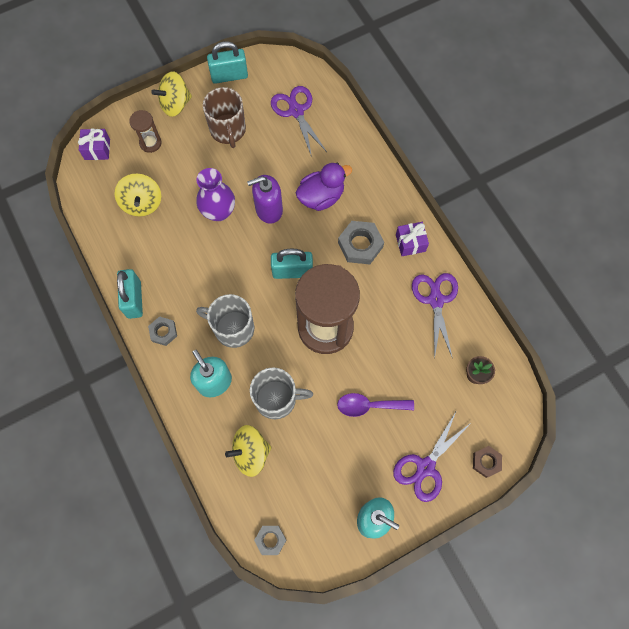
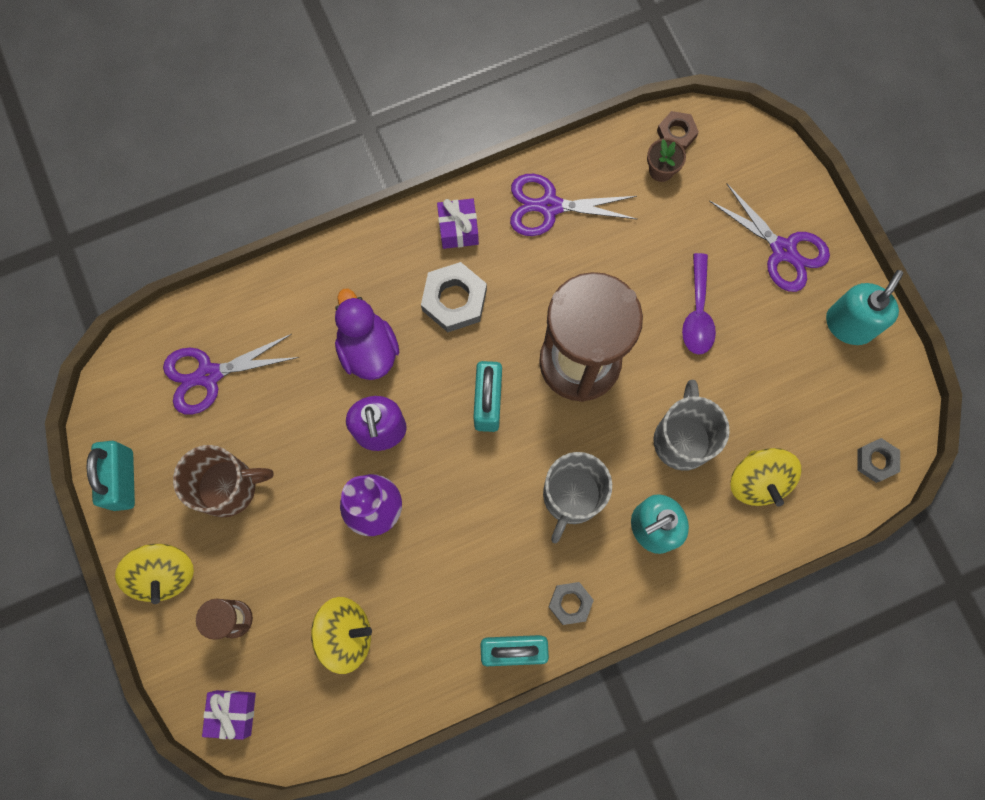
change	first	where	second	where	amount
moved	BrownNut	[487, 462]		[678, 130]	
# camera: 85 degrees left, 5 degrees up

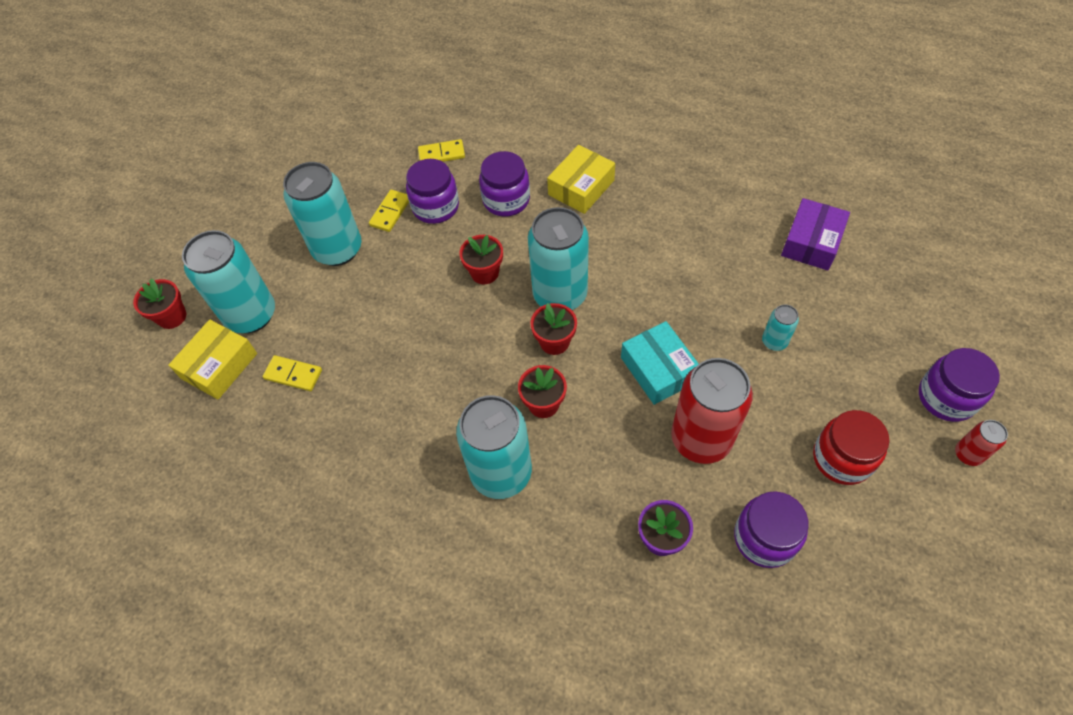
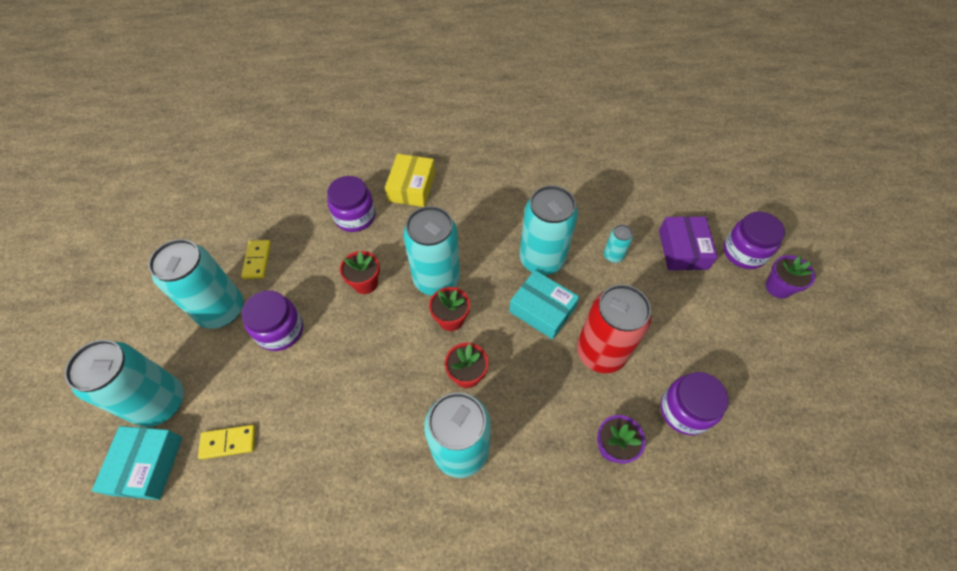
change	first	where	second	where	amount
removed	YellowDomino	[441, 150]			
moved	PurpleJar	[432, 191]		[272, 321]	
moved	PurpleBox	[815, 234]		[688, 243]	
removed	RedFlowerPot	[159, 303]			
recoloured	YellowBox	[212, 359]	TurquoiseBox	[137, 463]	
removed	RedJar	[851, 447]			
replaced	RedCan	[981, 443]	PurpleFlowerPot	[790, 277]	
added			TurquoiseCan	[548, 230]	
# camera: 30 degrees left, 0 degrees up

Directions for this task:
None of the pictures should be kept; reproduce all the remaining material exactly.

Exercise answer:
change	first	where	second	where	amount
moved	BrownNut	[487, 462]		[678, 130]	
# camera: 85 degrees left, 5 degrees up

change	first	where	second	where	amount
removed	YellowDomino	[441, 150]			
moved	PurpleJar	[432, 191]		[272, 321]	
moved	PurpleBox	[815, 234]		[688, 243]	
removed	RedFlowerPot	[159, 303]			
recoloured	YellowBox	[212, 359]	TurquoiseBox	[137, 463]	
removed	RedJar	[851, 447]			
replaced	RedCan	[981, 443]	PurpleFlowerPot	[790, 277]	
added			TurquoiseCan	[548, 230]	
# camera: 30 degrees left, 0 degrees up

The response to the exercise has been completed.